» **Work to complete**
Begin at the line containing "white brick C1" and retype each line through the end of the records exactly. Include nothing else and no pictures.

» **Dataset records**
####

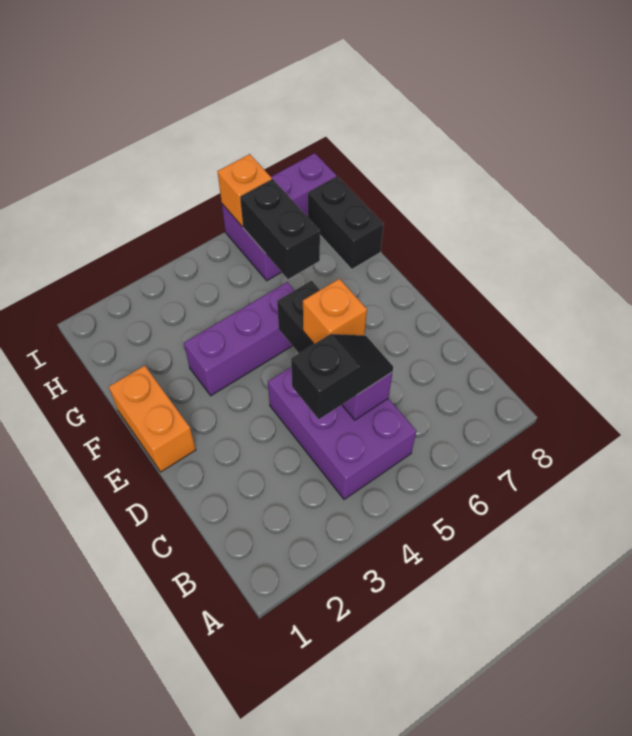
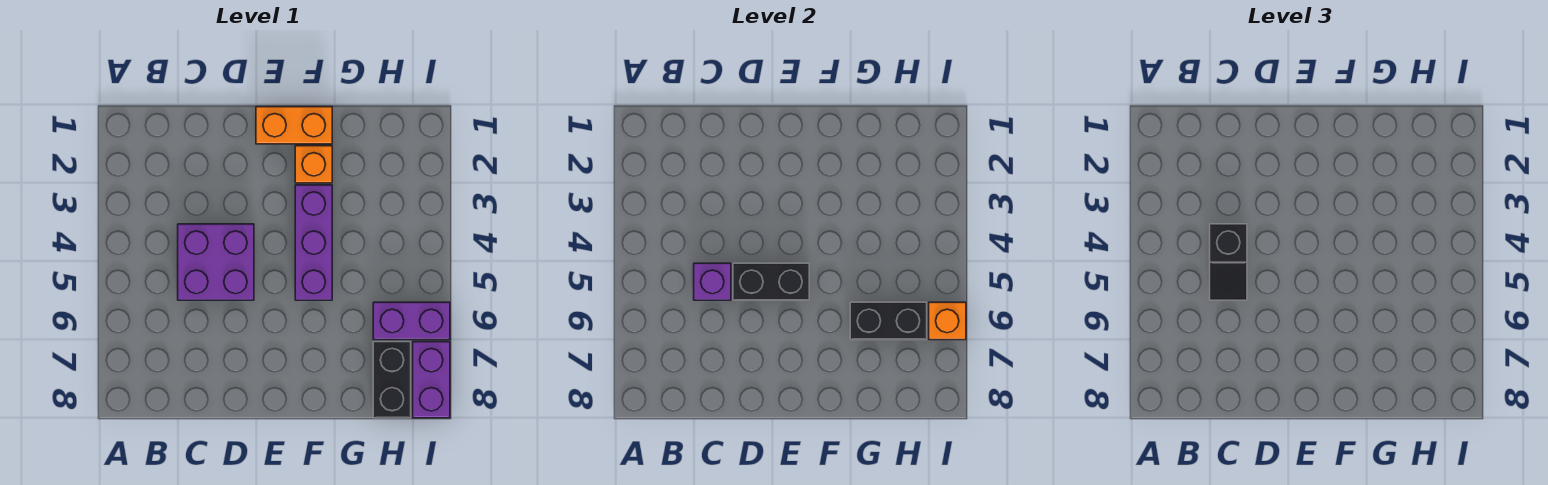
purple brick B4:D5 level 1 -> purple brick C4:D5 level 1
orange brick D5 level 3 -> orange brick F2 level 1
black brick G8:H8 level 1 -> black brick H7:H8 level 1

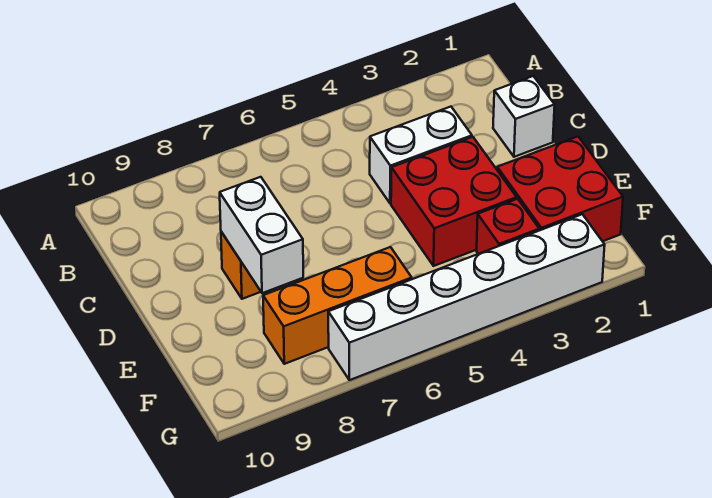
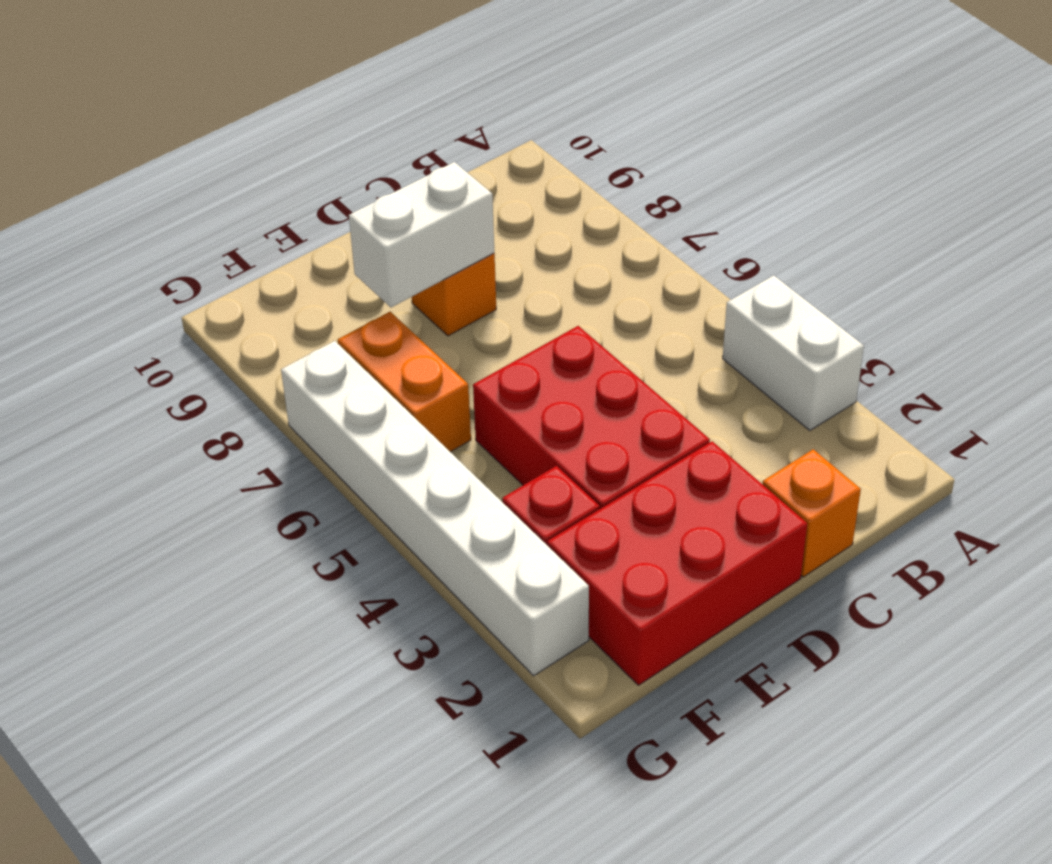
white brick C1 level 1 -> orange brick C1 level 1
white brick C3:C4 level 1 -> white brick A3:A4 level 1
red brick D3:E4 level 1 -> red brick D3:E5 level 1
red brick E1:F2 level 1 -> red brick D1:F2 level 1
orange brick F6:F8 level 1 -> orange brick F6:F7 level 1

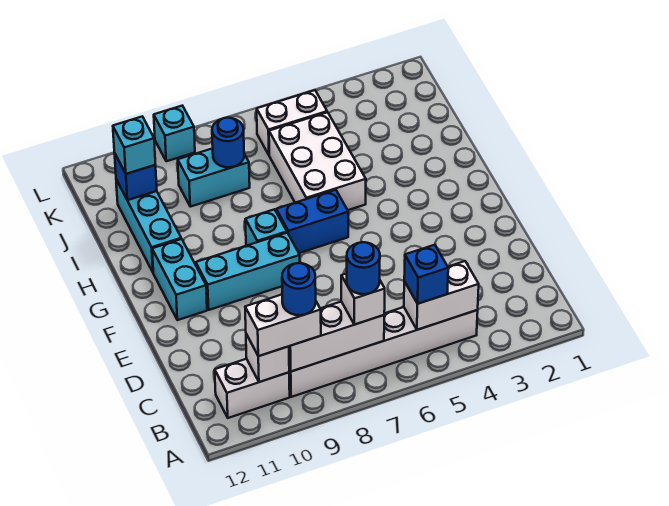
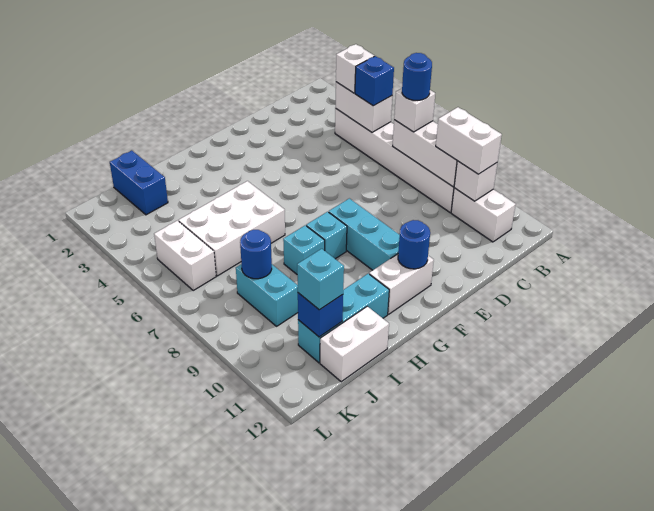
none -> white brick B4 level 3
blue round brick B9 level 4 -> blue round brick F11 level 2
cyan brick F11:G11 level 1 -> white brick F11:G11 level 1
blue brick G6:G7 level 1 -> blue brick J1:J2 level 1
none -> white brick I12:J12 level 1
cyan brick L9 level 1 -> cyan brick H8 level 1

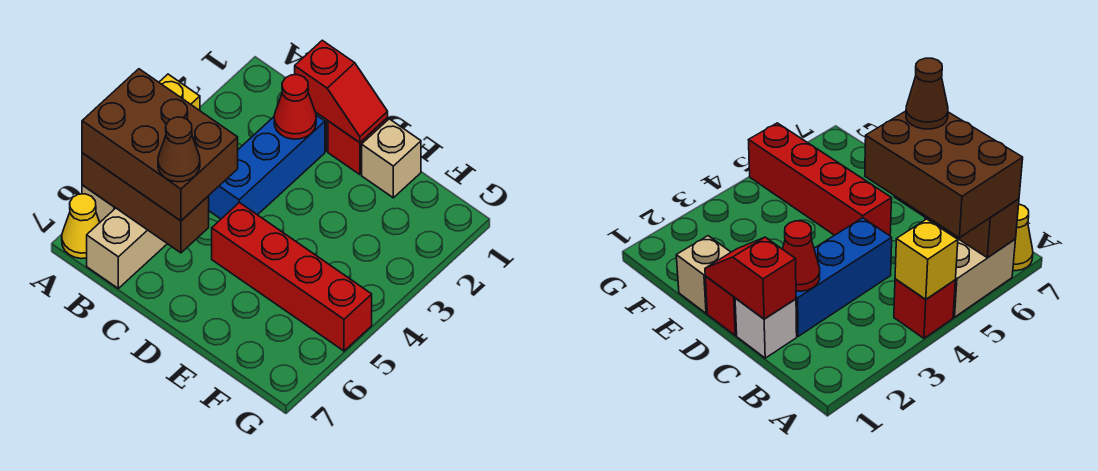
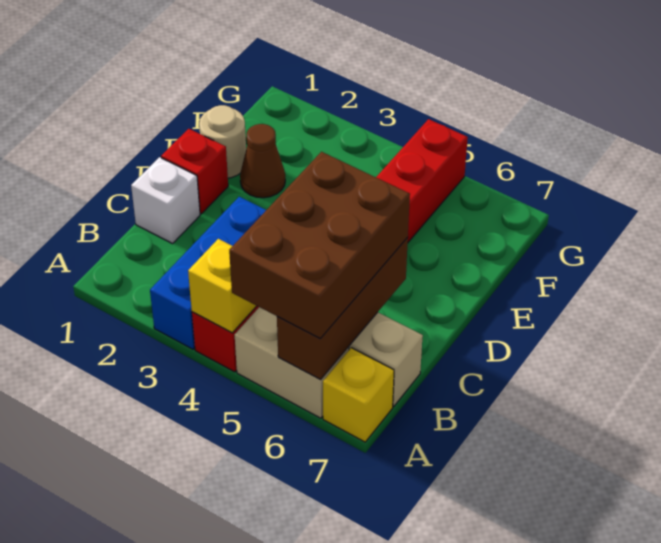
yellow cone A7 level 1 -> yellow brick A7 level 1
red slope C1:D1 level 2 top C -> none
blue brick C2:C4 level 1 -> blue brick A3:C3 level 1
red cone C2 level 2 -> none
brown cone C6 level 4 -> brown cone E2 level 1
tan brick E1 level 1 -> tan round brick E1 level 1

####

» **Expected output**
white brick C1 level 1 -> orange brick C1 level 1
white brick C3:C4 level 1 -> white brick A3:A4 level 1
red brick D3:E4 level 1 -> red brick D3:E5 level 1
red brick E1:F2 level 1 -> red brick D1:F2 level 1
orange brick F6:F8 level 1 -> orange brick F6:F7 level 1

none -> white brick B4 level 3
blue round brick B9 level 4 -> blue round brick F11 level 2
cyan brick F11:G11 level 1 -> white brick F11:G11 level 1
blue brick G6:G7 level 1 -> blue brick J1:J2 level 1
none -> white brick I12:J12 level 1
cyan brick L9 level 1 -> cyan brick H8 level 1

yellow cone A7 level 1 -> yellow brick A7 level 1
red slope C1:D1 level 2 top C -> none
blue brick C2:C4 level 1 -> blue brick A3:C3 level 1
red cone C2 level 2 -> none
brown cone C6 level 4 -> brown cone E2 level 1
tan brick E1 level 1 -> tan round brick E1 level 1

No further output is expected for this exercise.